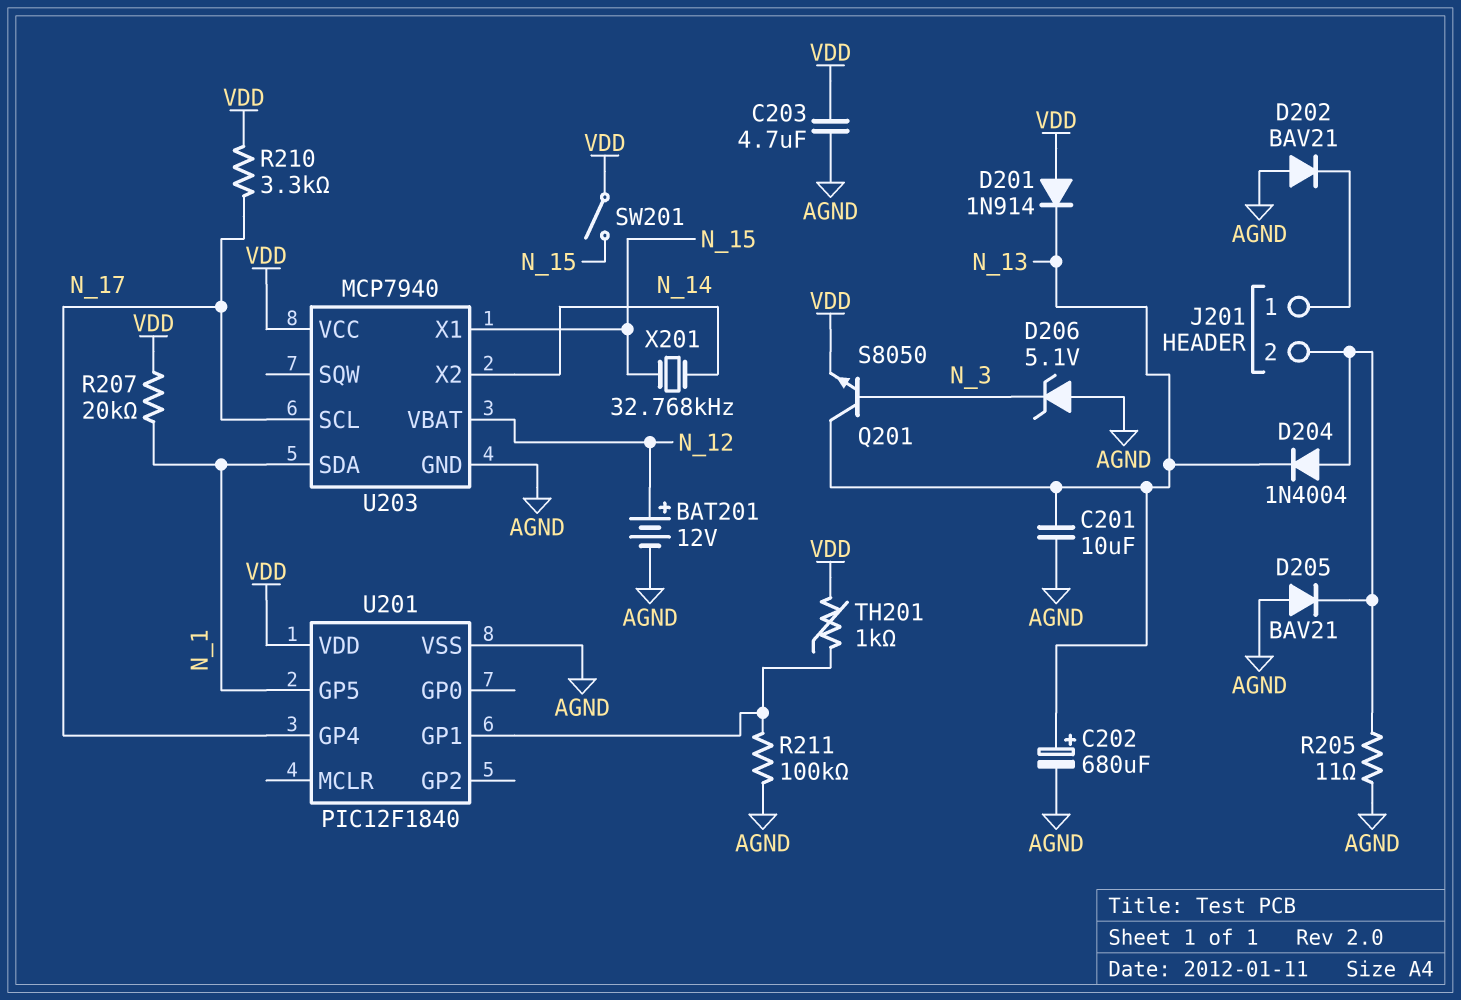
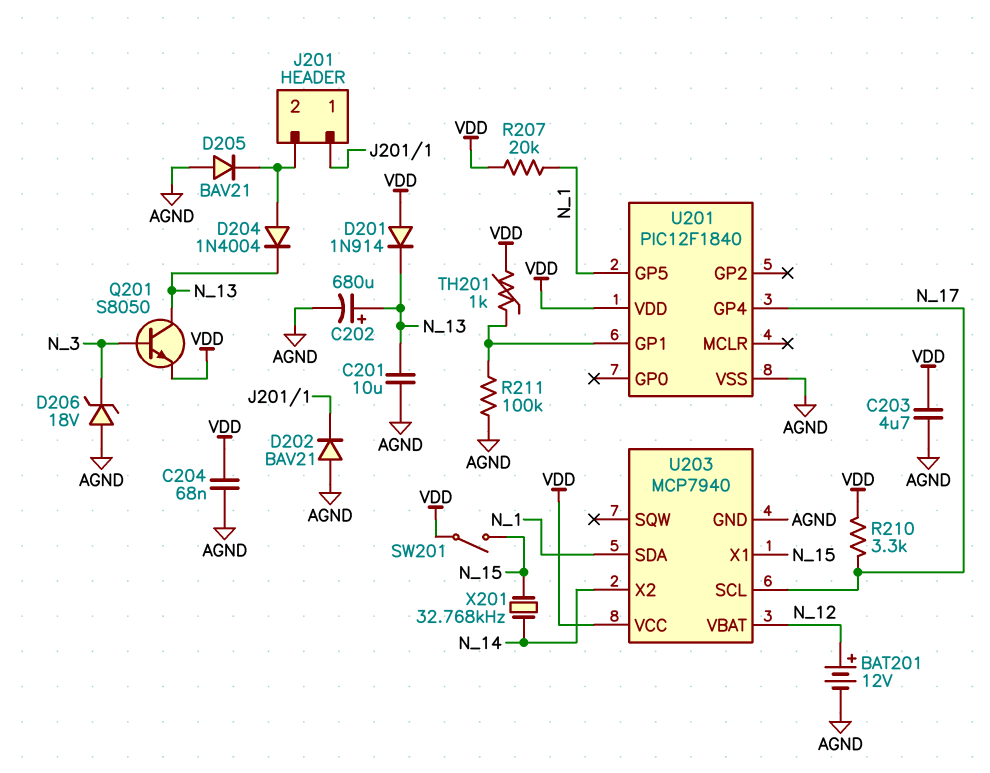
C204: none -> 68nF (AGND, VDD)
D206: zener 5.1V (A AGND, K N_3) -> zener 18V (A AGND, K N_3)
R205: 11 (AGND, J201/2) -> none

•••••

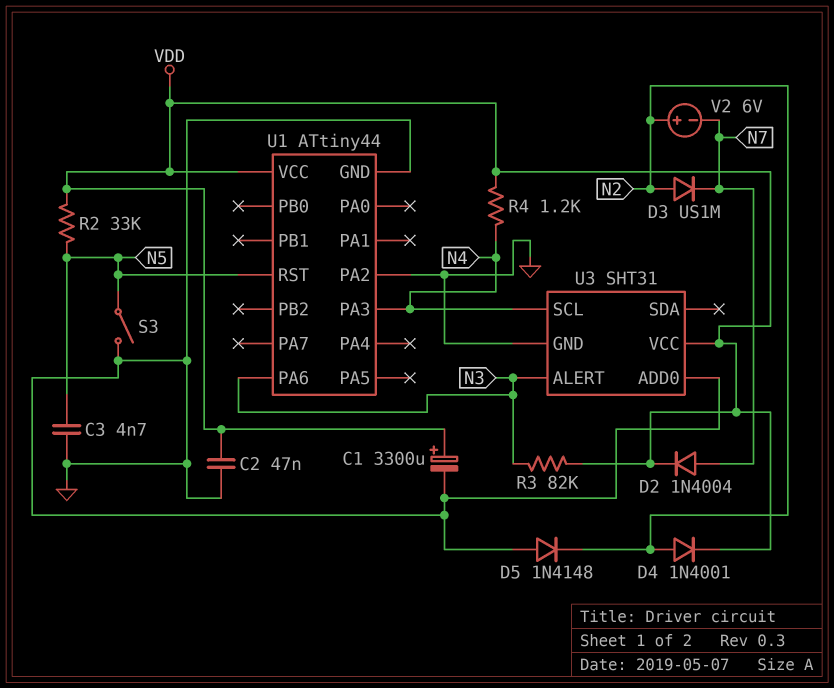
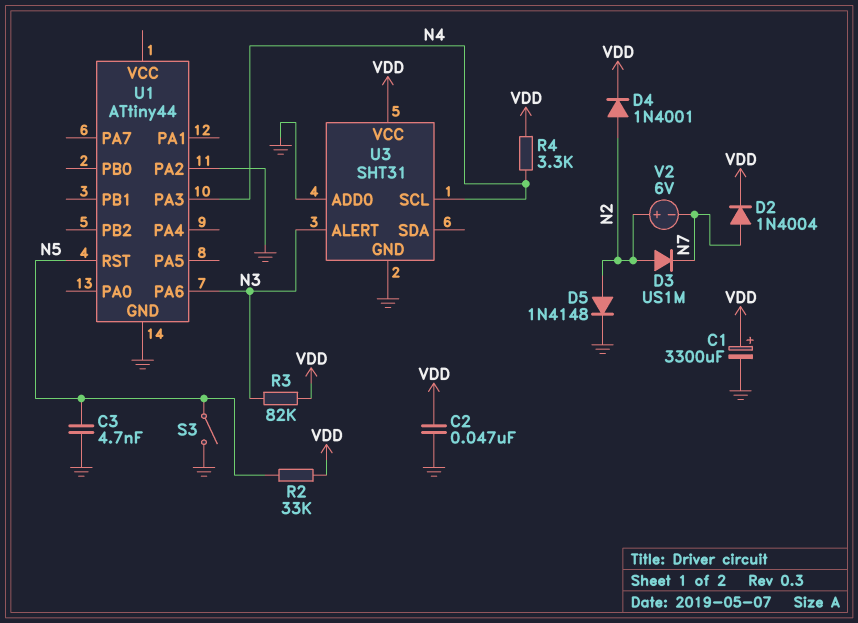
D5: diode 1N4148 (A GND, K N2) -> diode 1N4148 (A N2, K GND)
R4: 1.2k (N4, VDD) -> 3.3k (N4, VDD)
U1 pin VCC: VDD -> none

•••••

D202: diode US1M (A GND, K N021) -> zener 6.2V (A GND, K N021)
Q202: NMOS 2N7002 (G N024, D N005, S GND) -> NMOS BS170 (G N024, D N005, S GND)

•••••

WHAT IS EXPECTED:
Could you report all lines of the listing that hold "diode"?

RESPONSE BOX:
D5: diode 1N4148 (A GND, K N2) -> diode 1N4148 (A N2, K GND)
D202: diode US1M (A GND, K N021) -> zener 6.2V (A GND, K N021)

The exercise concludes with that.